[[ RECORDS TO PROCESS open ]]

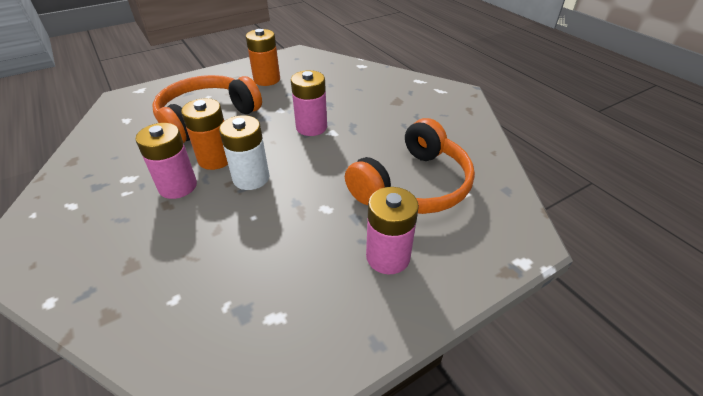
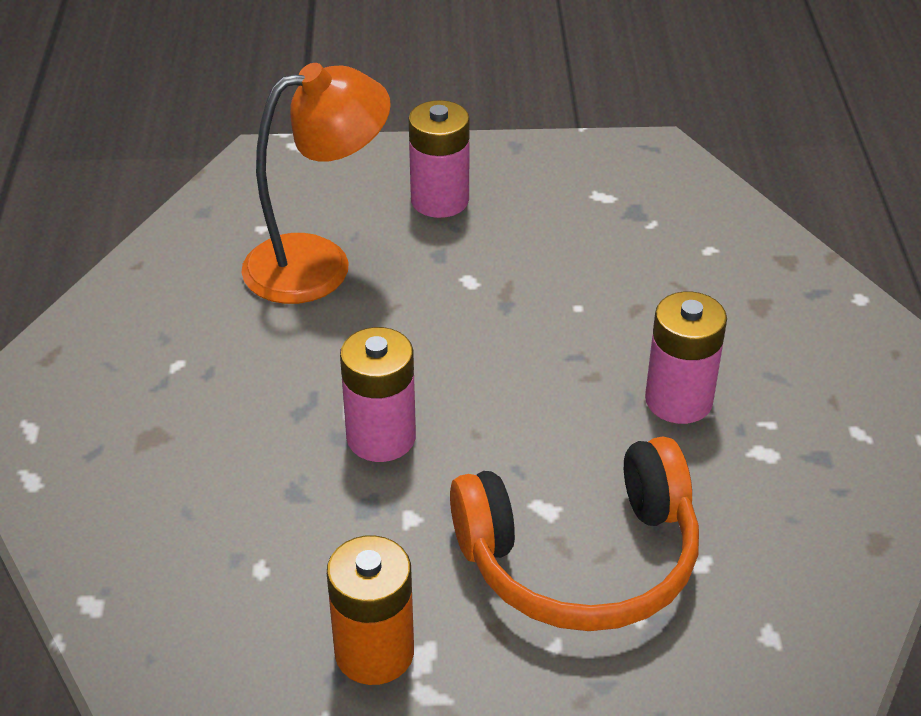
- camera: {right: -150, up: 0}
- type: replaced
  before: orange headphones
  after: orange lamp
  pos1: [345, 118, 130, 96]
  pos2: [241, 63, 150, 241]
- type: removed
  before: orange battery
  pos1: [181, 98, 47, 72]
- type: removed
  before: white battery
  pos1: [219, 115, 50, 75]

[[ RECORDS TO PROCESS closed ]]

(WHAT THE TASK ASKS)
Please work out how many lines above carry "before", writing only the result.

(EXERCISE ANSWER)
3